*** EXCERPTED RECORDS Section Begins ***
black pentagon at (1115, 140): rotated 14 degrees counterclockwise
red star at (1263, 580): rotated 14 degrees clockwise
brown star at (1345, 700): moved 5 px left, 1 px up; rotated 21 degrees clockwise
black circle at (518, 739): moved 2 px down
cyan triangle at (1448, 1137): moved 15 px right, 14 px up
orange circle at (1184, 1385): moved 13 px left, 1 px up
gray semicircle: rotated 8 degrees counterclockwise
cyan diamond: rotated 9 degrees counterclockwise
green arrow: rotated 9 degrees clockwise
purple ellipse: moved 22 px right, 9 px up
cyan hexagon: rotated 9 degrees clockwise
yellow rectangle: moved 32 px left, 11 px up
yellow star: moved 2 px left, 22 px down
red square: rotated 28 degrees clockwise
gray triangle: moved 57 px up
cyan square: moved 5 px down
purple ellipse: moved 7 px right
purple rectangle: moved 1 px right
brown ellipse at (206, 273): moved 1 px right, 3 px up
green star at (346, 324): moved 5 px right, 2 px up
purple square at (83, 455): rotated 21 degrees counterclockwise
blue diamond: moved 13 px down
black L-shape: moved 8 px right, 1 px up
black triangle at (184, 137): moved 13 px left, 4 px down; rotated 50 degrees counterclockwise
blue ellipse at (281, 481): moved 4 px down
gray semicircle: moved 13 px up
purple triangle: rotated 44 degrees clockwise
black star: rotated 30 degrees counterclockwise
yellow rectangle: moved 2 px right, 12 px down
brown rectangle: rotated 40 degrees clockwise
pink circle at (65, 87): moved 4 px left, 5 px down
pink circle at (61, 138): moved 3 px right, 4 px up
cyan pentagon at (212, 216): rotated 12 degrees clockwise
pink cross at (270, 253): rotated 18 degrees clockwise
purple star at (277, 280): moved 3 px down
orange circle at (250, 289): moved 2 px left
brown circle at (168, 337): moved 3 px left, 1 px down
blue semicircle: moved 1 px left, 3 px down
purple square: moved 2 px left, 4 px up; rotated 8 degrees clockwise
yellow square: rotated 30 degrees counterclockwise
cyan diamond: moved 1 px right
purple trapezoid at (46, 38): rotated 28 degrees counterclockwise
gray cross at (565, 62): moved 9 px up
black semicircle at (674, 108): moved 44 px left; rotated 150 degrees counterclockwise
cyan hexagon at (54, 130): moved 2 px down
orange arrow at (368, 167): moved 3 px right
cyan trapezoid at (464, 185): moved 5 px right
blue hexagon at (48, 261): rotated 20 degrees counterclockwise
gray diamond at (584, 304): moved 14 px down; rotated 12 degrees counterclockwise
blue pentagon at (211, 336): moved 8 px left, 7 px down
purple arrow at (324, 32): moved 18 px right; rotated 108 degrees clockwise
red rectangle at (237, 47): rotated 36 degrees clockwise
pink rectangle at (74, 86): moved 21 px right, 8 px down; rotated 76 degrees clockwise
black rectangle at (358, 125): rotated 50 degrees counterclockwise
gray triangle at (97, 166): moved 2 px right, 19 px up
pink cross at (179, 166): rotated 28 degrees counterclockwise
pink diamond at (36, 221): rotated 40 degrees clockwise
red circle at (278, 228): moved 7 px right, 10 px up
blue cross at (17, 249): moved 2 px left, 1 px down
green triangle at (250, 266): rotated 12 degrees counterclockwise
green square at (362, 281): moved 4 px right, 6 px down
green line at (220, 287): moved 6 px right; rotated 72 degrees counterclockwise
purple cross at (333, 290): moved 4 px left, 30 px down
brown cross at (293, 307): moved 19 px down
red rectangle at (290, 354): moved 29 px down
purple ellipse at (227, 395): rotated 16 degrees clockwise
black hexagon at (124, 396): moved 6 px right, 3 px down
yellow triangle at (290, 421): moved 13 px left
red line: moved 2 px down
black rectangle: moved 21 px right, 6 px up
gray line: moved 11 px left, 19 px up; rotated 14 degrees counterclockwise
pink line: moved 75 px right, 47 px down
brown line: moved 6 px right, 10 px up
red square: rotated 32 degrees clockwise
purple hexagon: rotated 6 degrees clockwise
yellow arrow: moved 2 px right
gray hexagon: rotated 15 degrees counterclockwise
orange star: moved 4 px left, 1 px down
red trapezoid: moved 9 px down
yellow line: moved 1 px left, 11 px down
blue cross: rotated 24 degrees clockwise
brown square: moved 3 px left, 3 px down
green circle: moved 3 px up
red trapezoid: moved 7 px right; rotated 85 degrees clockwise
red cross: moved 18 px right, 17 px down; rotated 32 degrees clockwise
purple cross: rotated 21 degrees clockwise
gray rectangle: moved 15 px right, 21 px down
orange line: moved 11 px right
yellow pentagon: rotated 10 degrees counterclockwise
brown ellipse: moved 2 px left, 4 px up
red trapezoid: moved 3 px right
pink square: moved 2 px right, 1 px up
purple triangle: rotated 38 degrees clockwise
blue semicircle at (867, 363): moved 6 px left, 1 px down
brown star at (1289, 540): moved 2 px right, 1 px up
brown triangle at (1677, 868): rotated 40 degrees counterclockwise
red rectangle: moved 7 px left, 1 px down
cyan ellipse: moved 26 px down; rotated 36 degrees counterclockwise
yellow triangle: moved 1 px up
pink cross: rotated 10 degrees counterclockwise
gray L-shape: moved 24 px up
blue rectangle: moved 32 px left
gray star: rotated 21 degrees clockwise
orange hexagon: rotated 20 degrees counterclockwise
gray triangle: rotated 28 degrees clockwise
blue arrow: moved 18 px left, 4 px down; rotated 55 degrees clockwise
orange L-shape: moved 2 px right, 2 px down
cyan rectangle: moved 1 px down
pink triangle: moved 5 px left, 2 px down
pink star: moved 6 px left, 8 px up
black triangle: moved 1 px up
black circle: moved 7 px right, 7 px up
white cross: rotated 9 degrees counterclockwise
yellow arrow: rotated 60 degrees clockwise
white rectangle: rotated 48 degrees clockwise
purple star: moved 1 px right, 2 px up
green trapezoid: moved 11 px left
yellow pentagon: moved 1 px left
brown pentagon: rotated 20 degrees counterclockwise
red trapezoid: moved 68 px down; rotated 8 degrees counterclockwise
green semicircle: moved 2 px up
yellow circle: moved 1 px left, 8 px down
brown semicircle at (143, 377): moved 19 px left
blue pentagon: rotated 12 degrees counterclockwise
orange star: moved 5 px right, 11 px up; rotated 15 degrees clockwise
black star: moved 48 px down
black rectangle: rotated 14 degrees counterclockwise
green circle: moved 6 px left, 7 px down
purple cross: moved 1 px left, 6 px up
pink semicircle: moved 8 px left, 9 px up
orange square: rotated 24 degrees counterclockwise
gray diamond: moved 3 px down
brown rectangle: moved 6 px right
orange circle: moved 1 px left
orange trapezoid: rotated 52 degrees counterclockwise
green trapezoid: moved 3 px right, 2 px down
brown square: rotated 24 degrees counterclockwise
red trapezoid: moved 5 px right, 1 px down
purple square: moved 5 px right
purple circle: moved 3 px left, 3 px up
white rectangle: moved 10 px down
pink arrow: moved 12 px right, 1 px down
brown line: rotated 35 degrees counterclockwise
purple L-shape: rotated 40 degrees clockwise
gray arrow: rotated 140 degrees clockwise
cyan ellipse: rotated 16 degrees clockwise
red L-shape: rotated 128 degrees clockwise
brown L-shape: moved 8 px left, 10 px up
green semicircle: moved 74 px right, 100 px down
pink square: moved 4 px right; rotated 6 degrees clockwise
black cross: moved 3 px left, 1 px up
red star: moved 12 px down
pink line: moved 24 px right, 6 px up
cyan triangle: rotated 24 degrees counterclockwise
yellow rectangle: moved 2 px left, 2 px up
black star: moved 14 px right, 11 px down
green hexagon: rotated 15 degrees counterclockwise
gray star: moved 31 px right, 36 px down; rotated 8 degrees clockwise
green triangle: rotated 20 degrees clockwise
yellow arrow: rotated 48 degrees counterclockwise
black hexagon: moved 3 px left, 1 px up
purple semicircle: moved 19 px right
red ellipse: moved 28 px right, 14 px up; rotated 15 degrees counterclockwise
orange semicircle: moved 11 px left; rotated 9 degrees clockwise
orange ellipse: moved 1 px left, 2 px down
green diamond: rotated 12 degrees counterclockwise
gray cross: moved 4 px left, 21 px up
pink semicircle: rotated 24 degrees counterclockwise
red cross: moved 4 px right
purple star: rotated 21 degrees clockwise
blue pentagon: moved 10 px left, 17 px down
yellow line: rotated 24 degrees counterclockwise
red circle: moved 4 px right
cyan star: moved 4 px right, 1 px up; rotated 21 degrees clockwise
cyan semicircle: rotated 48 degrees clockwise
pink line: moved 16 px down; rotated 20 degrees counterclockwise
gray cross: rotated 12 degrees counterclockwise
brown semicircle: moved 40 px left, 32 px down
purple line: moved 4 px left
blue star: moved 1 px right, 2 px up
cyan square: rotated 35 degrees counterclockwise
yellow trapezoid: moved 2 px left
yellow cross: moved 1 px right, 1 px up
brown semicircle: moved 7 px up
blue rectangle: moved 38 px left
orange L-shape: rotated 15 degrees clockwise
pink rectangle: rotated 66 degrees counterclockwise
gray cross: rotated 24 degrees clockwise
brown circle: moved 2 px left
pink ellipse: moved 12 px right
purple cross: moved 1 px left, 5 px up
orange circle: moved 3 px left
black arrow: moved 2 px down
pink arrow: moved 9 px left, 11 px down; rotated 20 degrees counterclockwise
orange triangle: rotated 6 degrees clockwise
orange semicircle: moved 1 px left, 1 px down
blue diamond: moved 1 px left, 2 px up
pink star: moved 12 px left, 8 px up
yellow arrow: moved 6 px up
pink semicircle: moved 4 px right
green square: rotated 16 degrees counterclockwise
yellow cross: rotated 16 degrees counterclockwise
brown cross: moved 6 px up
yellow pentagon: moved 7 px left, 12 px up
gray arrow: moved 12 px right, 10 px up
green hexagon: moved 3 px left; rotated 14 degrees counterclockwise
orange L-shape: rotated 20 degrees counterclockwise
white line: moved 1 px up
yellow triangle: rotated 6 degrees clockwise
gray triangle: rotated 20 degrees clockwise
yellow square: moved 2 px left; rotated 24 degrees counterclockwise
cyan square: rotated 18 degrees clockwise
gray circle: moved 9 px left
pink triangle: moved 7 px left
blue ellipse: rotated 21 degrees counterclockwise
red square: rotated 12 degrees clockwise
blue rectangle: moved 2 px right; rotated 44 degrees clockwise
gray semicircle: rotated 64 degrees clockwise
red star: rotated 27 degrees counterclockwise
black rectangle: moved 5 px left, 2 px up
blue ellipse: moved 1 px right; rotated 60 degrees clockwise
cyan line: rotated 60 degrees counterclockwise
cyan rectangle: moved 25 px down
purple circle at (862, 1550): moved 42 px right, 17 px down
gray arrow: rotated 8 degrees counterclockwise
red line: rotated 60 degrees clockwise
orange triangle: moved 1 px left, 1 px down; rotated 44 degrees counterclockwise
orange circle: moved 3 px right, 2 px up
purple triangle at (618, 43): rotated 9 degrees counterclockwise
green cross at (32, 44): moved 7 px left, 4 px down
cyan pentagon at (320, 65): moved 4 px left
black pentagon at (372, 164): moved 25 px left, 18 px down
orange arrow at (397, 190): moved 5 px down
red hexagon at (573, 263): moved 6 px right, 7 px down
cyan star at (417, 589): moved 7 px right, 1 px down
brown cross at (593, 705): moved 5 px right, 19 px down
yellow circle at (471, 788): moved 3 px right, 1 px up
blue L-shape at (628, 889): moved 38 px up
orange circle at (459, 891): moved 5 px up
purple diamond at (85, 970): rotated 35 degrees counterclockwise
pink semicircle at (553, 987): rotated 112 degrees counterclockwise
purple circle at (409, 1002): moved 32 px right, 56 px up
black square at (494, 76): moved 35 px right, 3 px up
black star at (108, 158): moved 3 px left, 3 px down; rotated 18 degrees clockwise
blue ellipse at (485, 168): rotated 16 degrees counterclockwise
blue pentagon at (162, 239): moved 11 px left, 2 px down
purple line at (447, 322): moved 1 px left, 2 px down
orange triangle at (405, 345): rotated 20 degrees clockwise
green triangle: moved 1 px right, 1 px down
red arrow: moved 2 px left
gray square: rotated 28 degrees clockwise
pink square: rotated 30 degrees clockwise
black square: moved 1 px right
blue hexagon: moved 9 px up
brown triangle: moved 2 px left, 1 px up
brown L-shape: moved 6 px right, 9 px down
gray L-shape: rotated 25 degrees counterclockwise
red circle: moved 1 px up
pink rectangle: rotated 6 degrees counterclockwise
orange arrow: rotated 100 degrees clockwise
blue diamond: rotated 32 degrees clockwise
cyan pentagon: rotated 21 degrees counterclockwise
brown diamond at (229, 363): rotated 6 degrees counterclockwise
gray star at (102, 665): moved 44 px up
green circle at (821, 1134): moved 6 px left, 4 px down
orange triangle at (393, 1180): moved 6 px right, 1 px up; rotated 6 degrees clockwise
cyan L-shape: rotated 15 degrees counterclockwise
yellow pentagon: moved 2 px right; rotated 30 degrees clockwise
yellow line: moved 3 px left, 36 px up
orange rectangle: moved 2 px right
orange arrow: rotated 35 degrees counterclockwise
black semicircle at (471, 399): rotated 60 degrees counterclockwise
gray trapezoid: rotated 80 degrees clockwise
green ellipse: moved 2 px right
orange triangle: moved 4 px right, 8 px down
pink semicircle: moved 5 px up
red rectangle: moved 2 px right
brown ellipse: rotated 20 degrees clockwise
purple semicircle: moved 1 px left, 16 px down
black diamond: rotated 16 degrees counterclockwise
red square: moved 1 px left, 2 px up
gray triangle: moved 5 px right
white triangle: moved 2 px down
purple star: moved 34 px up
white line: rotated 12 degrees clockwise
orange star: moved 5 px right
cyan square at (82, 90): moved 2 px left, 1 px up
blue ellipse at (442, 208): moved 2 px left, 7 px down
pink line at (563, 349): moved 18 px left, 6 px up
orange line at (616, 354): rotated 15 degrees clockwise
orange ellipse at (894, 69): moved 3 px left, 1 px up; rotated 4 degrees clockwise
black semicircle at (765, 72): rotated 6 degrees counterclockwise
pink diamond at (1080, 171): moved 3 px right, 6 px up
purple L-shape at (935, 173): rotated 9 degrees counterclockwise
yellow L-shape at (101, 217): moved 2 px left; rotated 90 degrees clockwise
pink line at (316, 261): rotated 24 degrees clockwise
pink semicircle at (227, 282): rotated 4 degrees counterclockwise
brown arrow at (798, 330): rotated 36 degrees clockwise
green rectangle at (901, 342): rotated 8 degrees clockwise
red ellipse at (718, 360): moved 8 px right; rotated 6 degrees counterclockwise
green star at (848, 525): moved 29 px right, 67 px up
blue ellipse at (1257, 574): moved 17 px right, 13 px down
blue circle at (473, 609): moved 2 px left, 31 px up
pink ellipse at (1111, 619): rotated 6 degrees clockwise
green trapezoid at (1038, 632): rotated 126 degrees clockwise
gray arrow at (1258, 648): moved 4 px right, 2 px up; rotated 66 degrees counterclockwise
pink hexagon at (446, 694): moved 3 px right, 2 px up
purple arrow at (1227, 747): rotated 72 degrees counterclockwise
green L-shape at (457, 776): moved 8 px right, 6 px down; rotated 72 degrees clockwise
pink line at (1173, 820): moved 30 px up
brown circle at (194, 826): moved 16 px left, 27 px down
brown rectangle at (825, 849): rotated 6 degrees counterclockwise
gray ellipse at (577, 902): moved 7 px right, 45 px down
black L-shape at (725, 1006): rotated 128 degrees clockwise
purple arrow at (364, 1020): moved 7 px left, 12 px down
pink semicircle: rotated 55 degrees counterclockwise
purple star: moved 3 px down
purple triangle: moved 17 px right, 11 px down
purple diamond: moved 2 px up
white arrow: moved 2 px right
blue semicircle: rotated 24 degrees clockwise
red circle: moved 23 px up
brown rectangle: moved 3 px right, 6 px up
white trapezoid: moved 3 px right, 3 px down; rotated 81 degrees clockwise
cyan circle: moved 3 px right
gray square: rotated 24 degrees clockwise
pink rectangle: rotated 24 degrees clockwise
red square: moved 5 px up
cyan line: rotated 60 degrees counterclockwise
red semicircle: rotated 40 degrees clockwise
*** EXCERPTED RECORDS Section Ends ***
▶ [TASK OBJECTIVE]
Copy each line of the data that contains the word "white".

▶ [THE COMPLETED TASK]
white cross: rotated 9 degrees counterclockwise
white rectangle: rotated 48 degrees clockwise
white rectangle: moved 10 px down
white line: moved 1 px up
white triangle: moved 2 px down
white line: rotated 12 degrees clockwise
white arrow: moved 2 px right
white trapezoid: moved 3 px right, 3 px down; rotated 81 degrees clockwise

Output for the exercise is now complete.